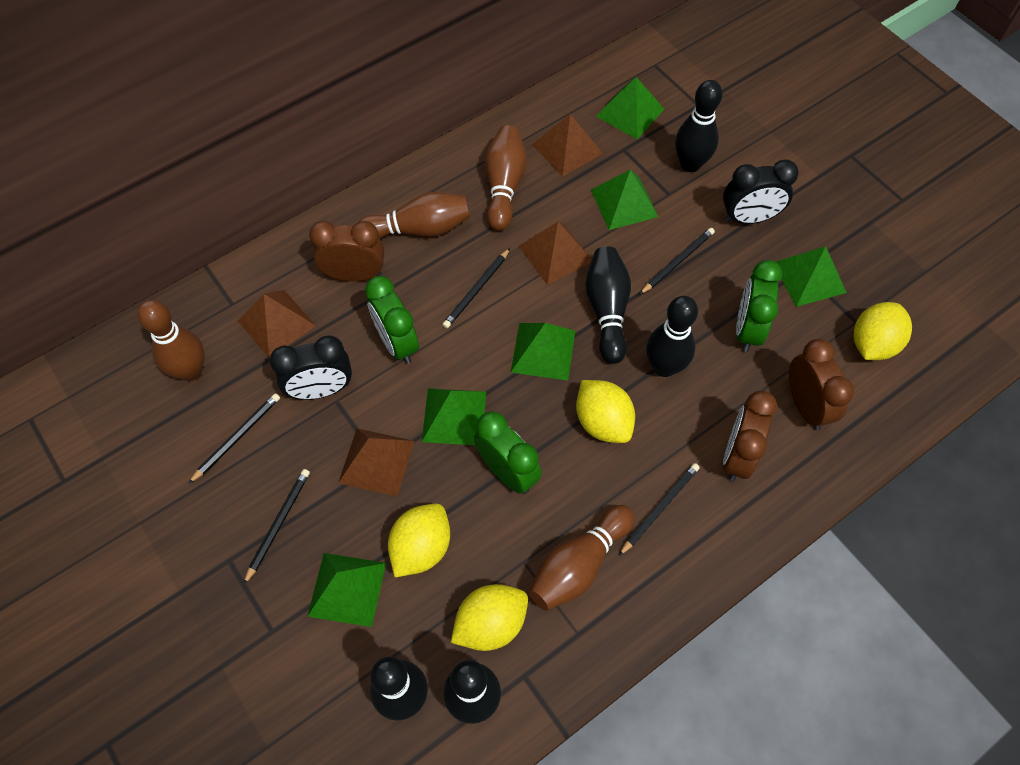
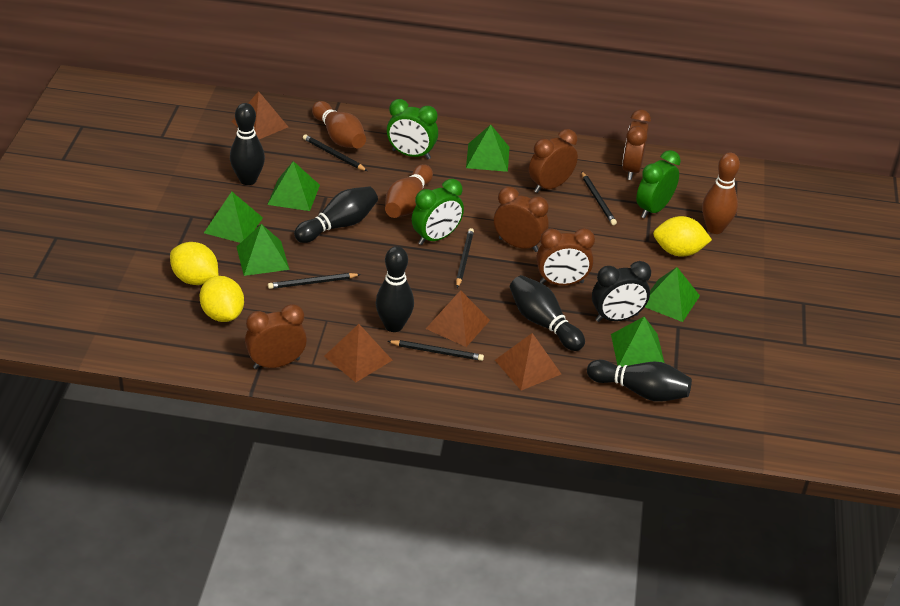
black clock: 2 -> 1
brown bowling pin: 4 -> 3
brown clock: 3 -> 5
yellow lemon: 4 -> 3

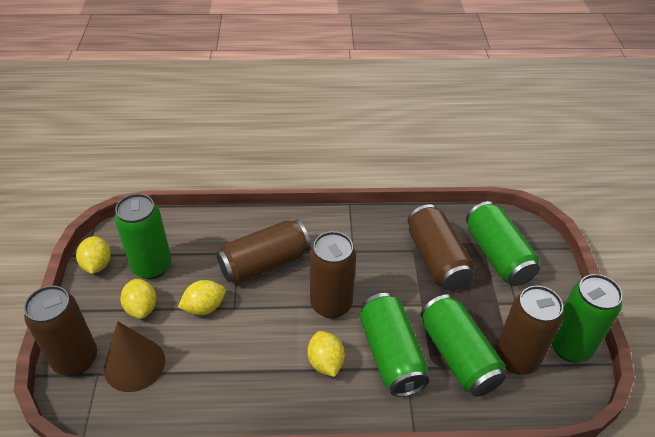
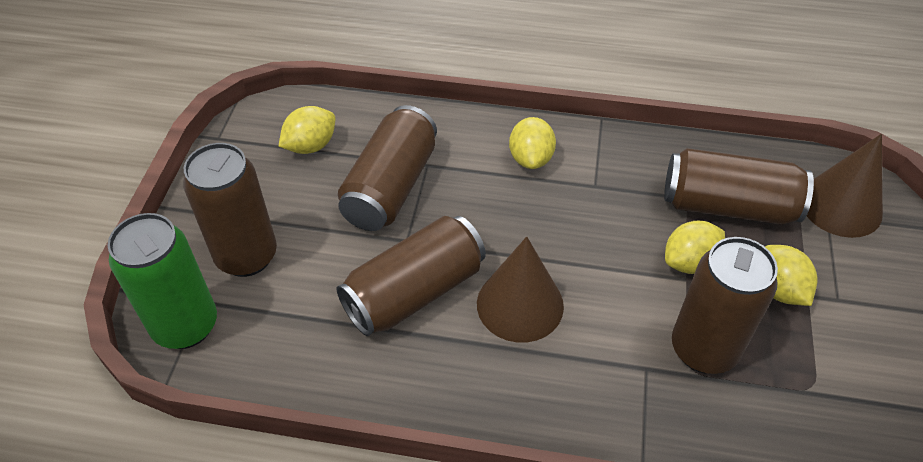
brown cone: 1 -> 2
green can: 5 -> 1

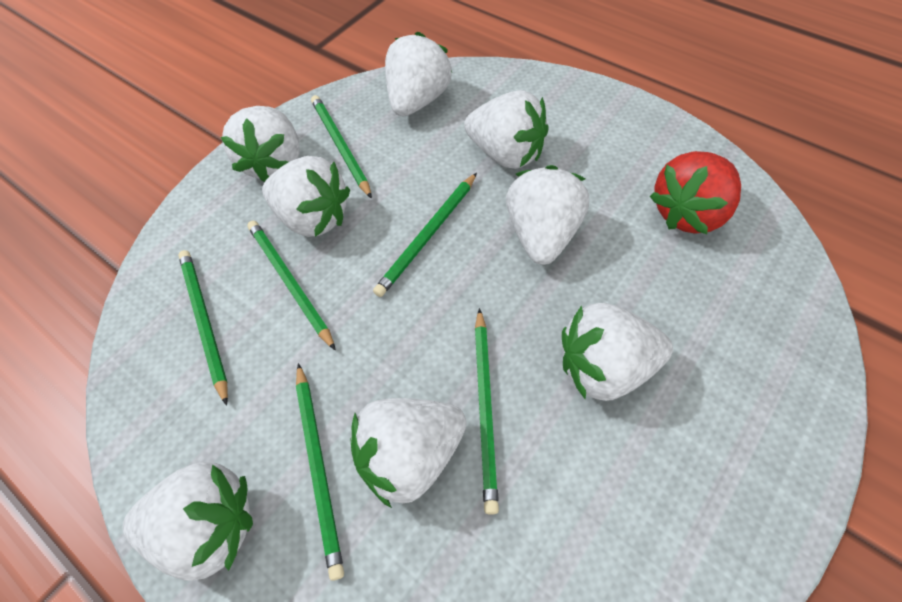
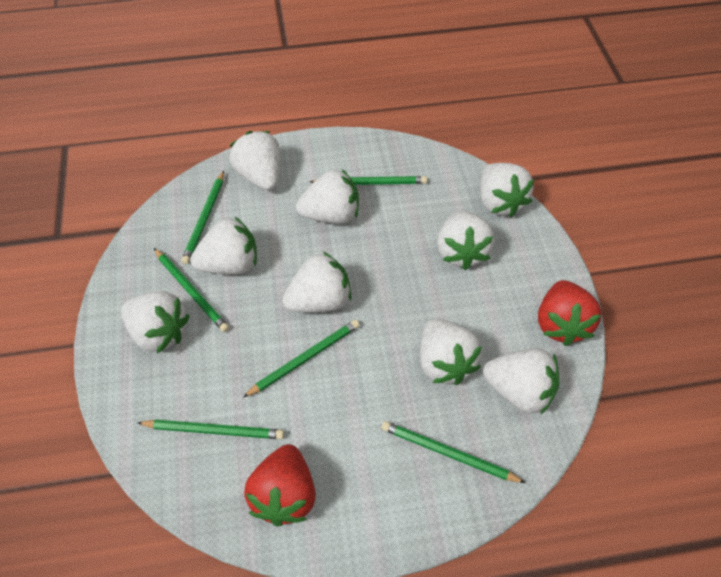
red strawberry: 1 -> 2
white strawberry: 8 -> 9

----

Problem requirements. Which lines above include the word "brown"? Return each one.

Reply.
brown bowling pin: 4 -> 3
brown clock: 3 -> 5
brown cone: 1 -> 2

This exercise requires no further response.